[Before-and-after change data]
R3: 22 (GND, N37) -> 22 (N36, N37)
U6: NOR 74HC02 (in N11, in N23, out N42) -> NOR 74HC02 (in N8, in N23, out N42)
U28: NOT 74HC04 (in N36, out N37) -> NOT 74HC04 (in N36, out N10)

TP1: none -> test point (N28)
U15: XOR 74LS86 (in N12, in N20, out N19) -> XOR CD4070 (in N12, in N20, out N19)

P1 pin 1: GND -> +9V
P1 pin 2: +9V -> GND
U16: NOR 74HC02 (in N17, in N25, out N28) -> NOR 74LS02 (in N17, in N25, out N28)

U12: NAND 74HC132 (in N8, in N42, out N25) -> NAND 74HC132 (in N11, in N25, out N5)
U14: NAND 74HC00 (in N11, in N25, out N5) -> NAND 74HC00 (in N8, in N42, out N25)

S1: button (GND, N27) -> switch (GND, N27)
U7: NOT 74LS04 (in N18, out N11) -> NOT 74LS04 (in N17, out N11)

◆ **WHAT THE TASK ASKS**
Go through the records and copy each one exactly.

◆ **SOLUTION FOR THIS TASK**
R3: 22 (GND, N37) -> 22 (N36, N37)
U6: NOR 74HC02 (in N11, in N23, out N42) -> NOR 74HC02 (in N8, in N23, out N42)
U28: NOT 74HC04 (in N36, out N37) -> NOT 74HC04 (in N36, out N10)

TP1: none -> test point (N28)
U15: XOR 74LS86 (in N12, in N20, out N19) -> XOR CD4070 (in N12, in N20, out N19)

P1 pin 1: GND -> +9V
P1 pin 2: +9V -> GND
U16: NOR 74HC02 (in N17, in N25, out N28) -> NOR 74LS02 (in N17, in N25, out N28)

U12: NAND 74HC132 (in N8, in N42, out N25) -> NAND 74HC132 (in N11, in N25, out N5)
U14: NAND 74HC00 (in N11, in N25, out N5) -> NAND 74HC00 (in N8, in N42, out N25)

S1: button (GND, N27) -> switch (GND, N27)
U7: NOT 74LS04 (in N18, out N11) -> NOT 74LS04 (in N17, out N11)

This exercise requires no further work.